WHAT TO WORK ON —
In the rows from the start through the line containing "blue trapezoid: moved 18 px right, 1 px up", rename every "pink diamond" to "magenta diamond" and keep everything else unchanged. Give back those lines without the pictures.

BEGIN EXTRACTED MATERIAL

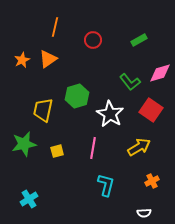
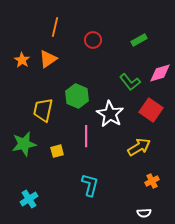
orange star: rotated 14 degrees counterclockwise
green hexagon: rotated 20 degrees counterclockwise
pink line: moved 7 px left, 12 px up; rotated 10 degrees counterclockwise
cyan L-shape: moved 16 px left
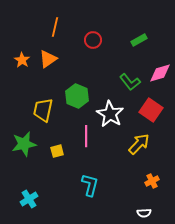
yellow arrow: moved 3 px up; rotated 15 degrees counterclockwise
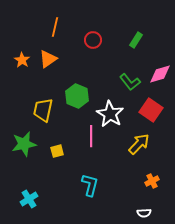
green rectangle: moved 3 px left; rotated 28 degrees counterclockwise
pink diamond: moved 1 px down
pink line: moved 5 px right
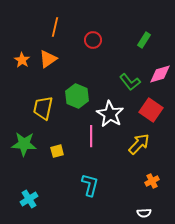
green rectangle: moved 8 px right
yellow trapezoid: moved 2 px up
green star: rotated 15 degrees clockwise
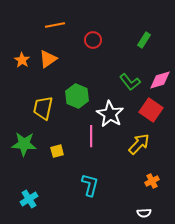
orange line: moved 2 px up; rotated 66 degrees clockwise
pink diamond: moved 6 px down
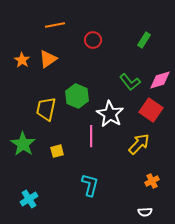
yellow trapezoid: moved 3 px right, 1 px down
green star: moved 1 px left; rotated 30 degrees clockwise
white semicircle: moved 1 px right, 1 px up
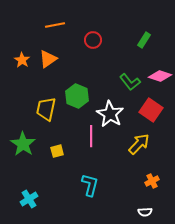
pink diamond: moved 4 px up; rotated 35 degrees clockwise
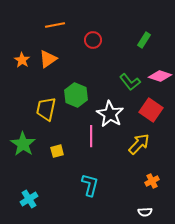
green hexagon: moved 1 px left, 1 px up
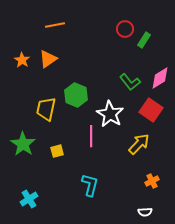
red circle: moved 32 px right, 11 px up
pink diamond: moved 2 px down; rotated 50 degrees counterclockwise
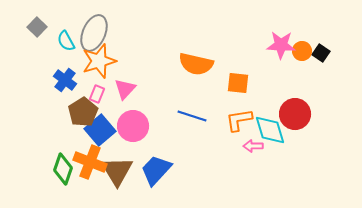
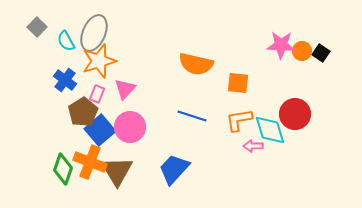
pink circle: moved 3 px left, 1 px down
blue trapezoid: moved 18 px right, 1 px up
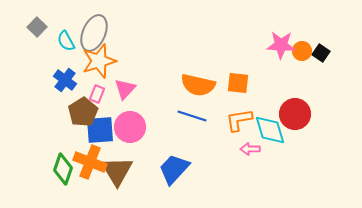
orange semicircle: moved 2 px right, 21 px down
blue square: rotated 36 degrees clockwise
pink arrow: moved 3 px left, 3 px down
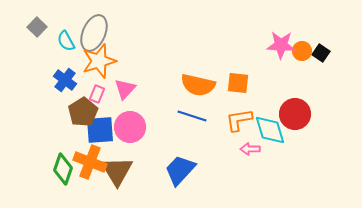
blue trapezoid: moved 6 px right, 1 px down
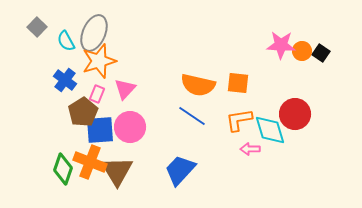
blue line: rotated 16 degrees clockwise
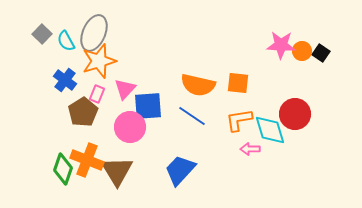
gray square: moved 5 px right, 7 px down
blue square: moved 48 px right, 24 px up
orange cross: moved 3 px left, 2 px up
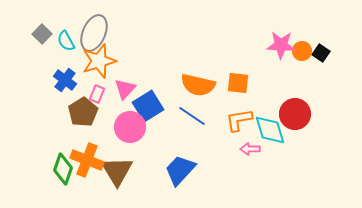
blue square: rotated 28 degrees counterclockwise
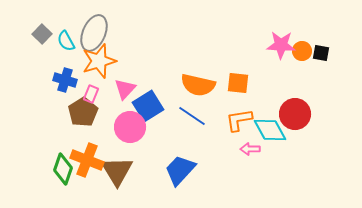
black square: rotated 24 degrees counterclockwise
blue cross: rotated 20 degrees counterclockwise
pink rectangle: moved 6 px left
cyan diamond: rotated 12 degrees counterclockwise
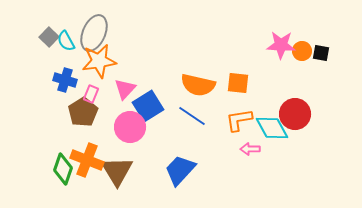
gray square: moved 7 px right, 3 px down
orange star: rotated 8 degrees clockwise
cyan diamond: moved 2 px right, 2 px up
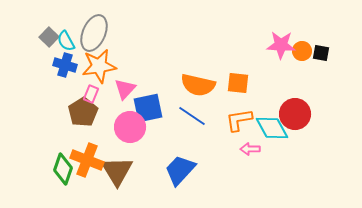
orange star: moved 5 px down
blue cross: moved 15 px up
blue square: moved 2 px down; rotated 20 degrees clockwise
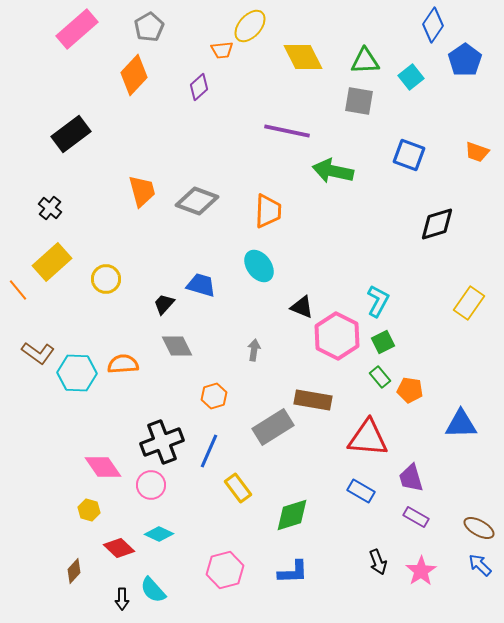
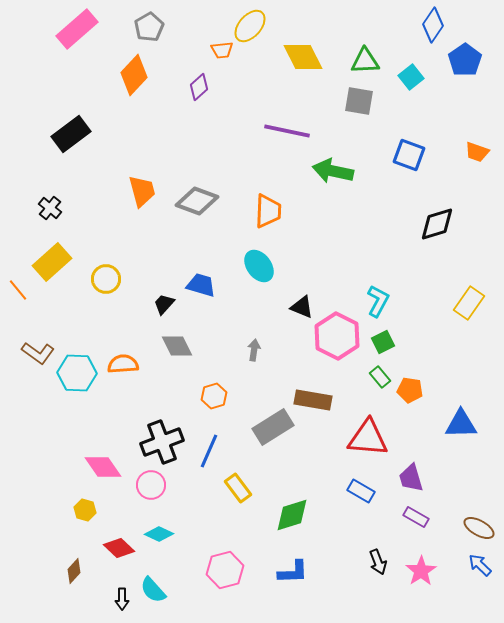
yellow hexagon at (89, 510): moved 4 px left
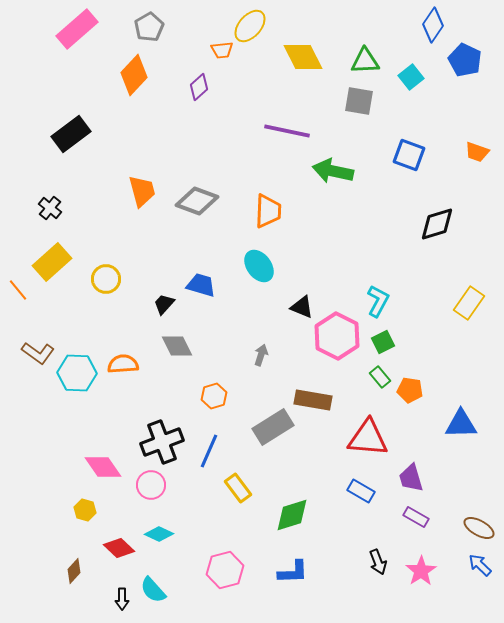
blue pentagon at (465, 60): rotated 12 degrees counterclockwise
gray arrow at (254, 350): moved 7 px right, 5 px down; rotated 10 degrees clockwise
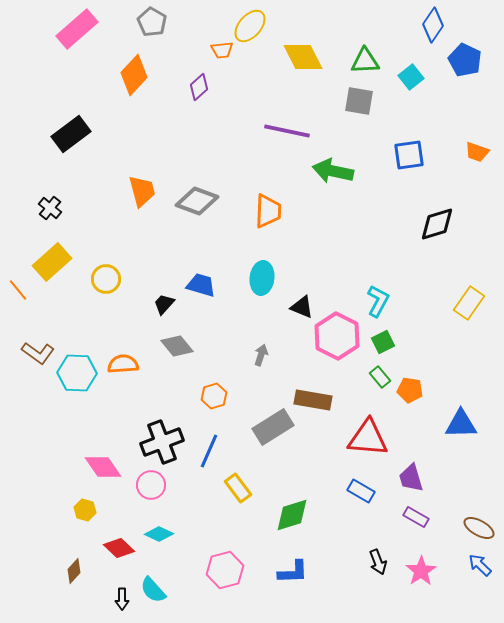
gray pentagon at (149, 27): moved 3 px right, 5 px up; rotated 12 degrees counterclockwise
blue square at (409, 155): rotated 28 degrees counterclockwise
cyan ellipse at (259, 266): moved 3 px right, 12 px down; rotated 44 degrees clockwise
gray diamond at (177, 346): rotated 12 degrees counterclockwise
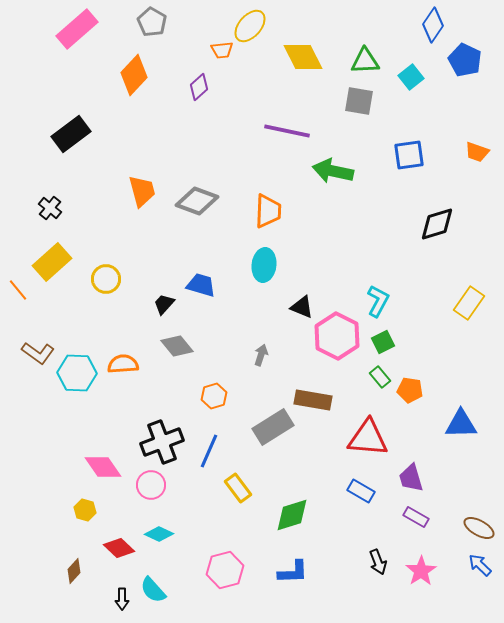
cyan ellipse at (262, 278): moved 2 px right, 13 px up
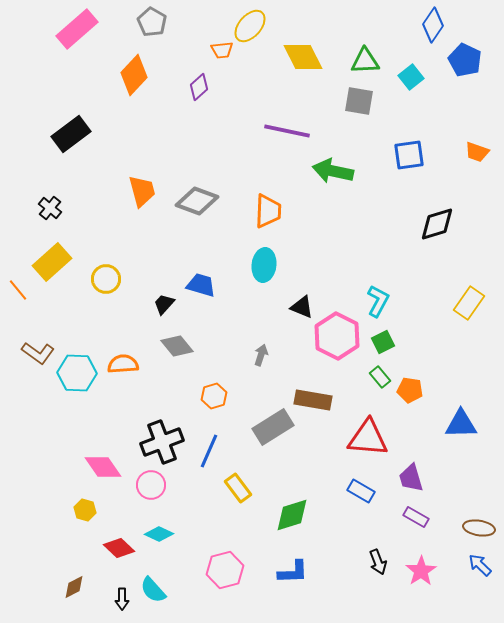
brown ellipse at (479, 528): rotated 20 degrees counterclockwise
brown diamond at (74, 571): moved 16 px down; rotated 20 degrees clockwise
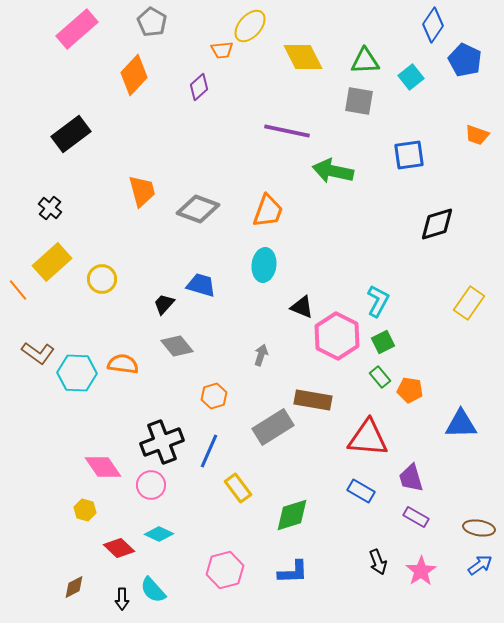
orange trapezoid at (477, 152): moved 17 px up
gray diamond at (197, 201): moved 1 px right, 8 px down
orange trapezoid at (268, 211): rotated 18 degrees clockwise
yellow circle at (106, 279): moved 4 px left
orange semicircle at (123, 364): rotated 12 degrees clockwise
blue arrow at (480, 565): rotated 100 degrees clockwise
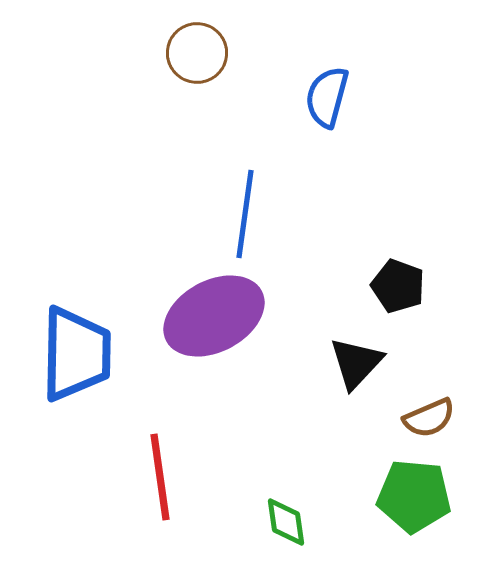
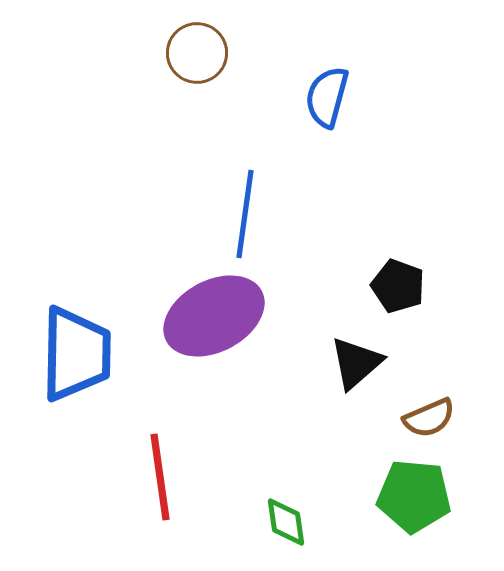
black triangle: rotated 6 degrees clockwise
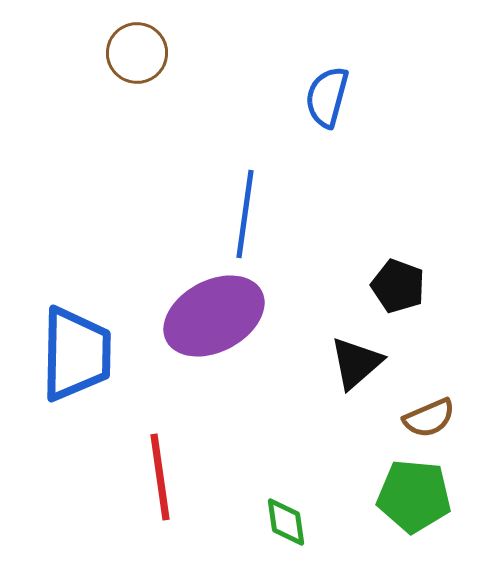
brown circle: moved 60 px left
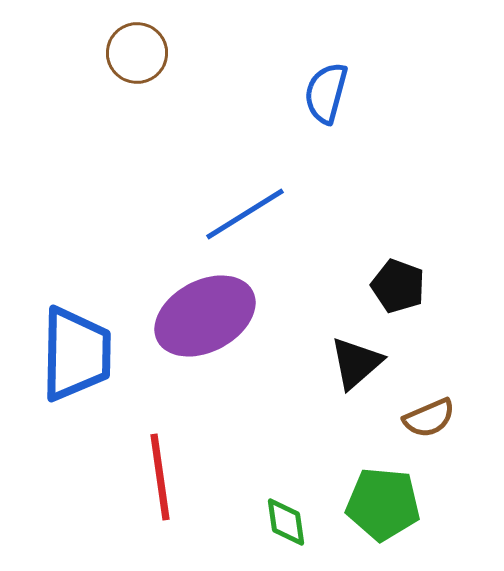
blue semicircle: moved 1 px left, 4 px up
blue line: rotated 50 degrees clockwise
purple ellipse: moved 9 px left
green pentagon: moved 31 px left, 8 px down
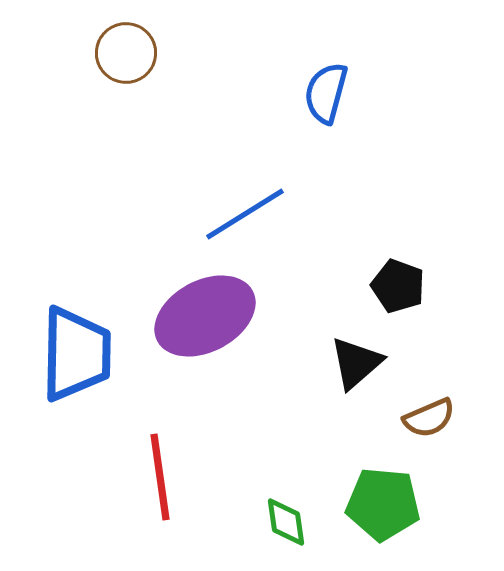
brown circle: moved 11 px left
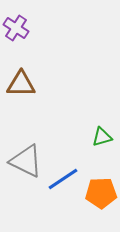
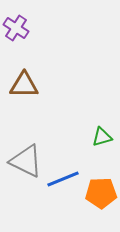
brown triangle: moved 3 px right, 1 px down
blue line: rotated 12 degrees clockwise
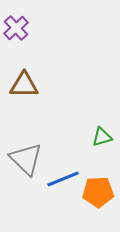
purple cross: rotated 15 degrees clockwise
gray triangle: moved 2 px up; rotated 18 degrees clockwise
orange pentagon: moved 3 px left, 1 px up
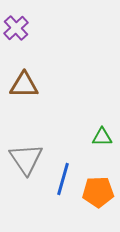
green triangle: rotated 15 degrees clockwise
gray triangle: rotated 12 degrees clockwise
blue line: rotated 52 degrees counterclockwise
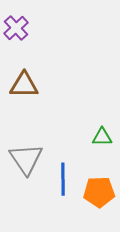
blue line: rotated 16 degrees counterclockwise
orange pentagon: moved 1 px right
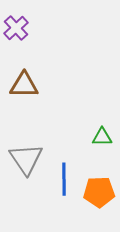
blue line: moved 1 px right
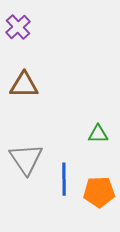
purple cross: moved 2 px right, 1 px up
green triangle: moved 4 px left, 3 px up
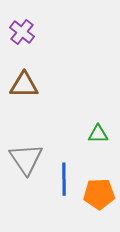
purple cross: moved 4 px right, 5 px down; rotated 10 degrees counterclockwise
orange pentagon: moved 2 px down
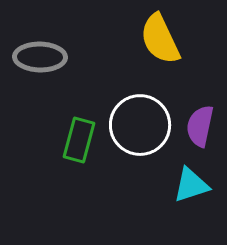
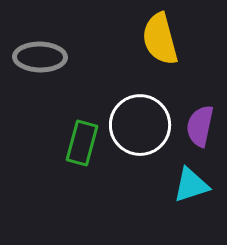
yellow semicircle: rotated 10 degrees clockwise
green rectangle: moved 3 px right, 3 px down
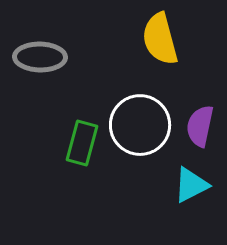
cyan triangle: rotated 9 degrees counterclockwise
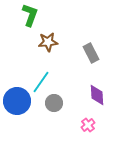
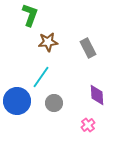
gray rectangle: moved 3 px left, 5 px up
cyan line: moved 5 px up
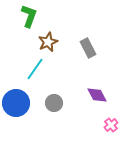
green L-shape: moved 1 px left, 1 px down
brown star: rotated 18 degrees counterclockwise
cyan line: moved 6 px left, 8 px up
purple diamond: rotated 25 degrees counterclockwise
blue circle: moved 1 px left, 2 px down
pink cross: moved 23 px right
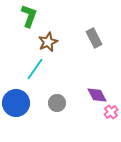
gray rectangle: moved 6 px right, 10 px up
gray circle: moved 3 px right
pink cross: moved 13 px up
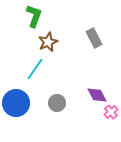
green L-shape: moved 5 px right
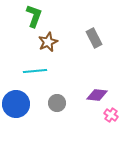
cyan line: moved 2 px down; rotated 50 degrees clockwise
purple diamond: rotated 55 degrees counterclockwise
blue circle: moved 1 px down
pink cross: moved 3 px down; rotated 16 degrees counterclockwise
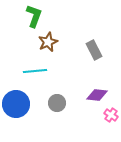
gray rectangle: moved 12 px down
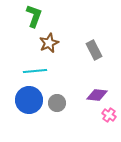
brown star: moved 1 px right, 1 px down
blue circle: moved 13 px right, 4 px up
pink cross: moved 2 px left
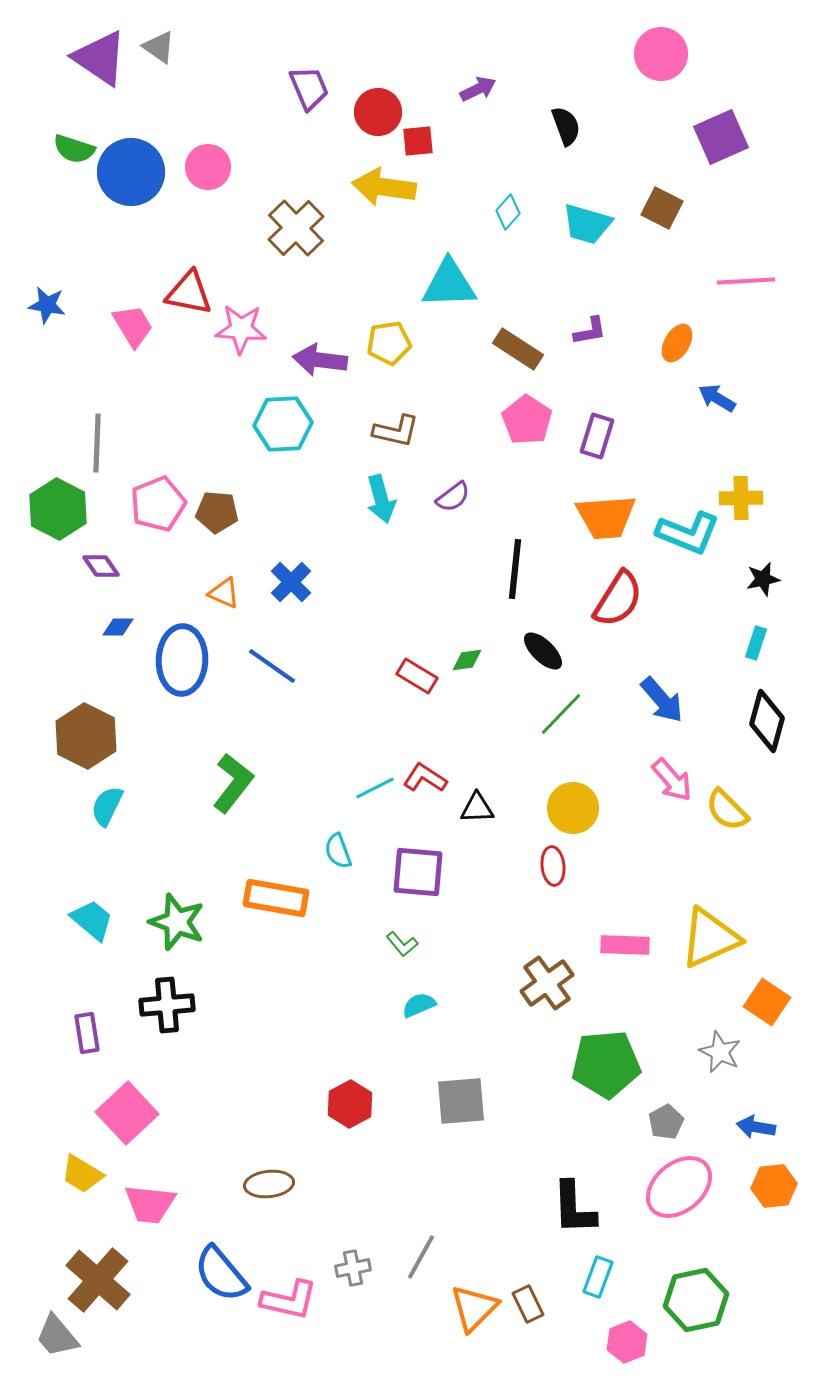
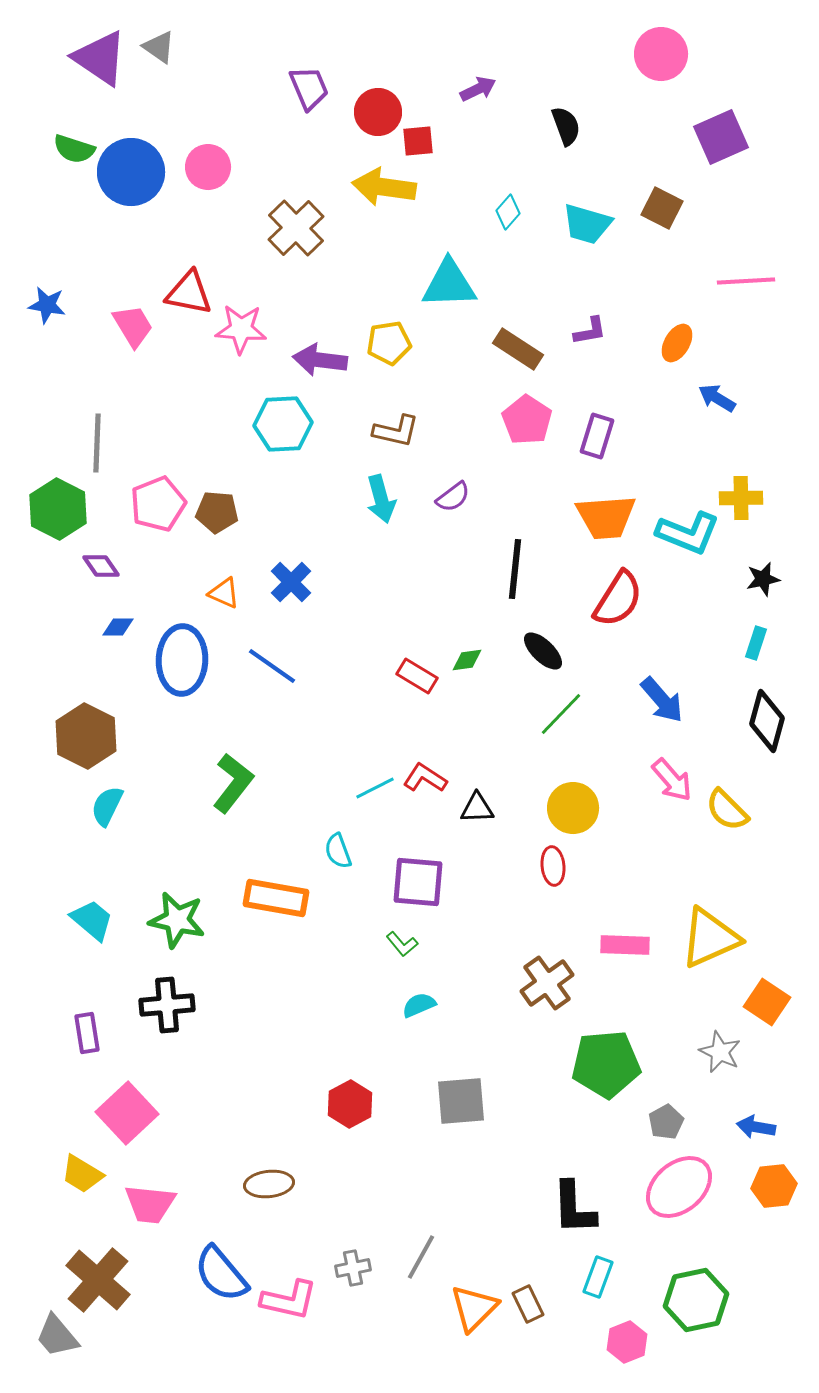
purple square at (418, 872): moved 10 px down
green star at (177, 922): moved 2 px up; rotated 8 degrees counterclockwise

END EXTRACTED MATERIAL

EXPECTED OUTPUT —
orange star: rotated 14 degrees counterclockwise
green hexagon: rotated 20 degrees counterclockwise
pink line: moved 7 px left, 12 px up; rotated 10 degrees counterclockwise
cyan L-shape: moved 16 px left
yellow arrow: moved 3 px up; rotated 15 degrees counterclockwise
green rectangle: moved 3 px left; rotated 28 degrees counterclockwise
magenta diamond: moved 1 px down
pink line: moved 5 px right
green rectangle: moved 8 px right
yellow trapezoid: moved 2 px up
green star: rotated 15 degrees clockwise
orange line: moved 2 px up; rotated 66 degrees clockwise
magenta diamond: moved 6 px down
yellow trapezoid: moved 3 px right, 1 px down
green star: moved 1 px left; rotated 30 degrees clockwise
white semicircle: moved 1 px right, 1 px up
magenta diamond: moved 4 px up; rotated 35 degrees clockwise
green hexagon: moved 1 px left, 1 px up
red circle: moved 32 px right, 11 px up
magenta diamond: moved 2 px down; rotated 50 degrees counterclockwise
pink circle: moved 3 px left, 1 px down
blue trapezoid: moved 18 px right, 1 px up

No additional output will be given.